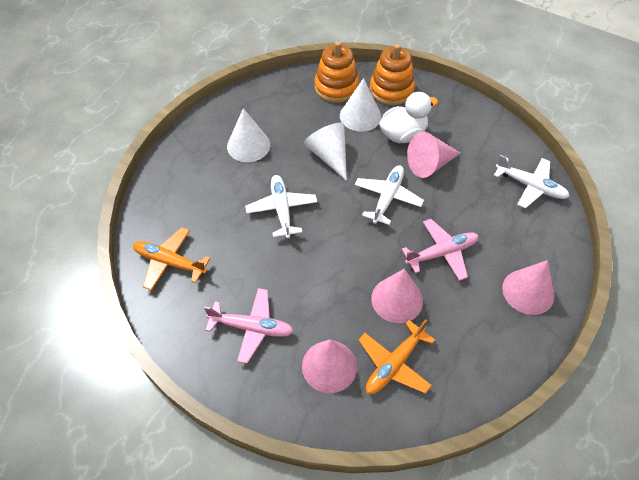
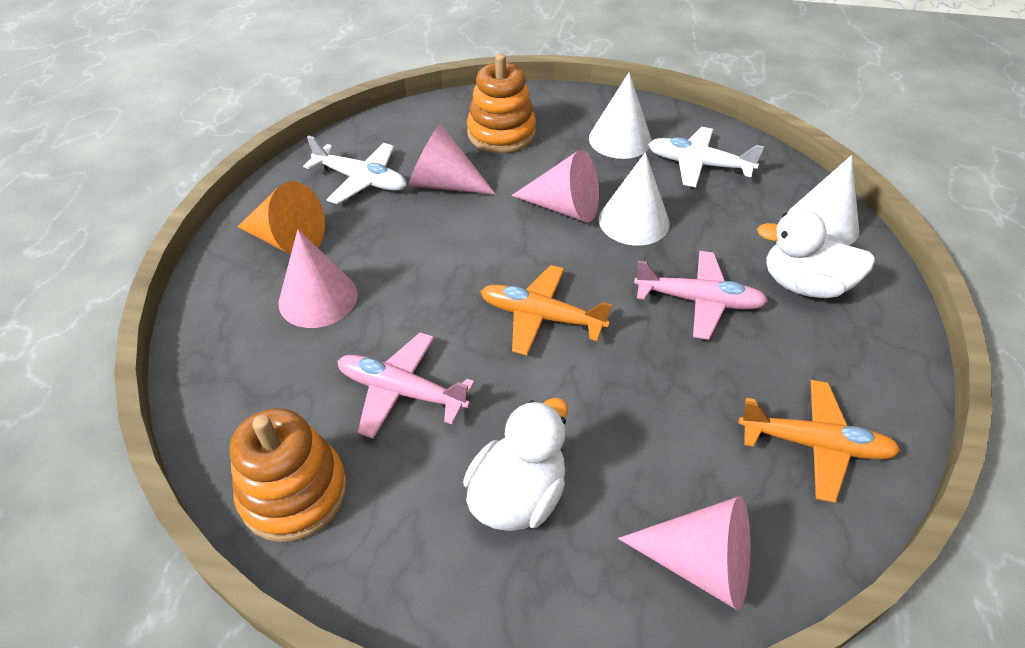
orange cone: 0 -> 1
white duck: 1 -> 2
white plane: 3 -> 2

::::

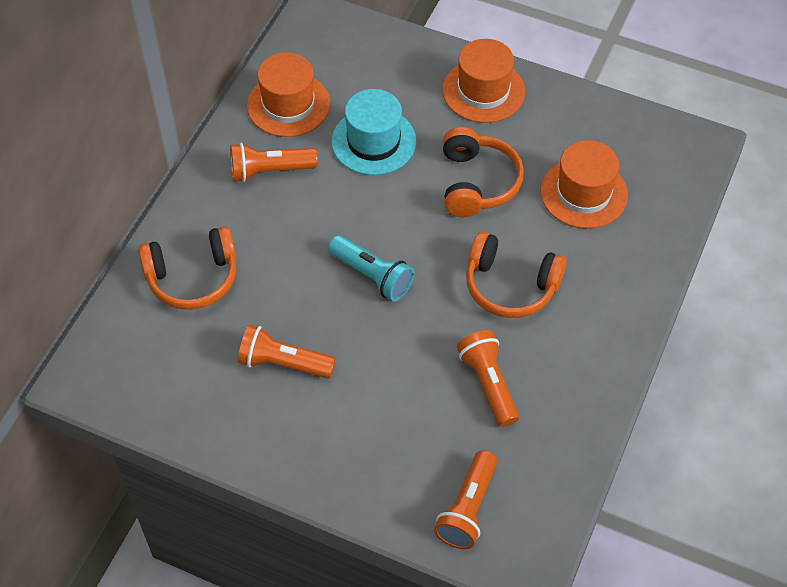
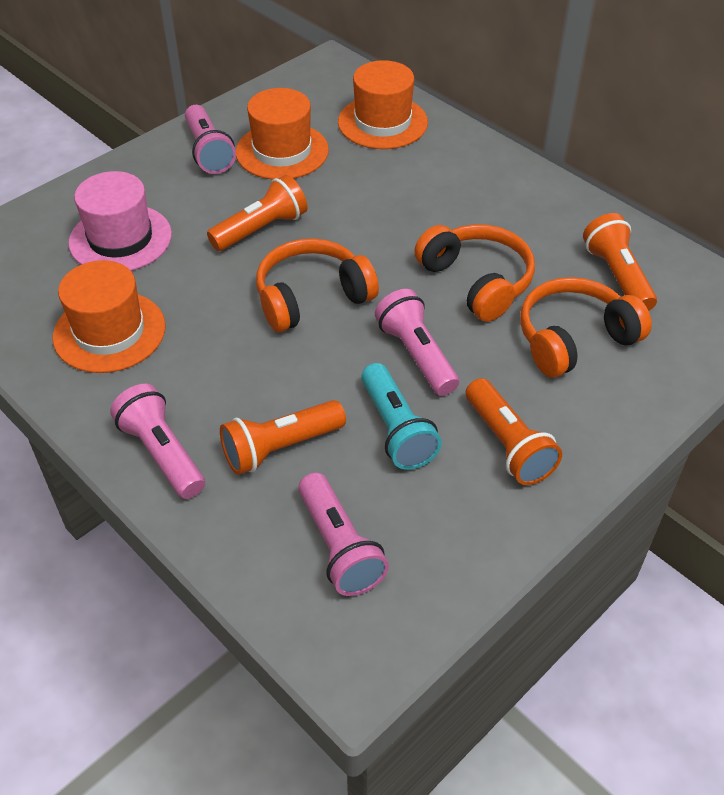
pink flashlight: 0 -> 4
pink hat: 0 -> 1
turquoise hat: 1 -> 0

::::

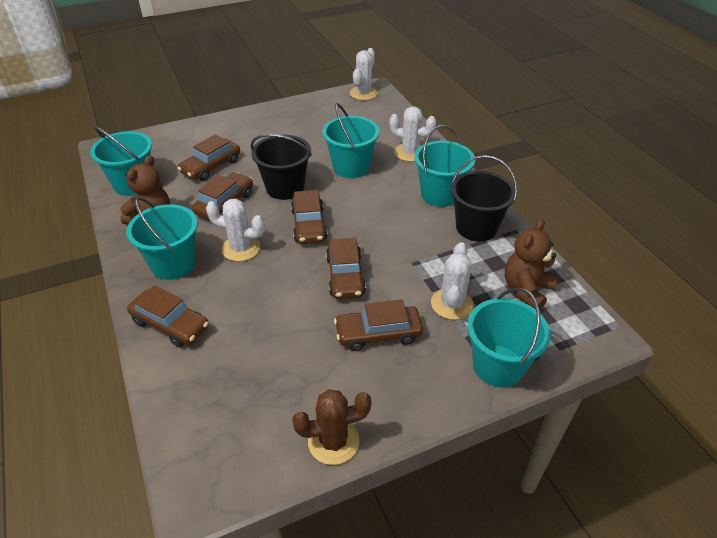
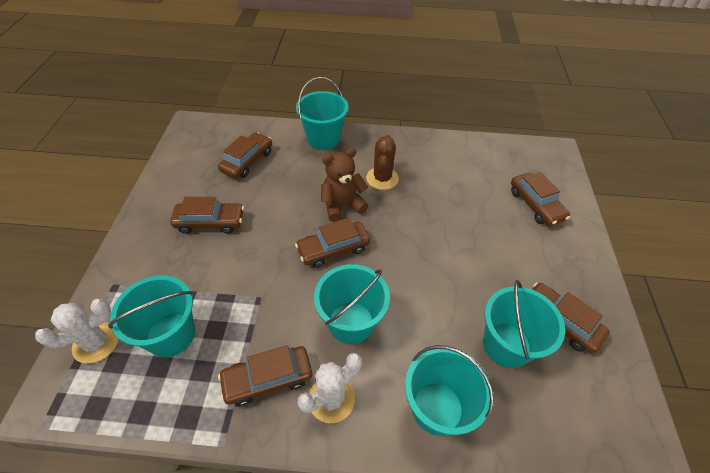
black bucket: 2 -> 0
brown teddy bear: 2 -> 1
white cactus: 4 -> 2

::::

The lines holding the word "white" are the answer. Pull them out of the records and copy them.

ANSWER:
white duck: 1 -> 2
white plane: 3 -> 2
white cactus: 4 -> 2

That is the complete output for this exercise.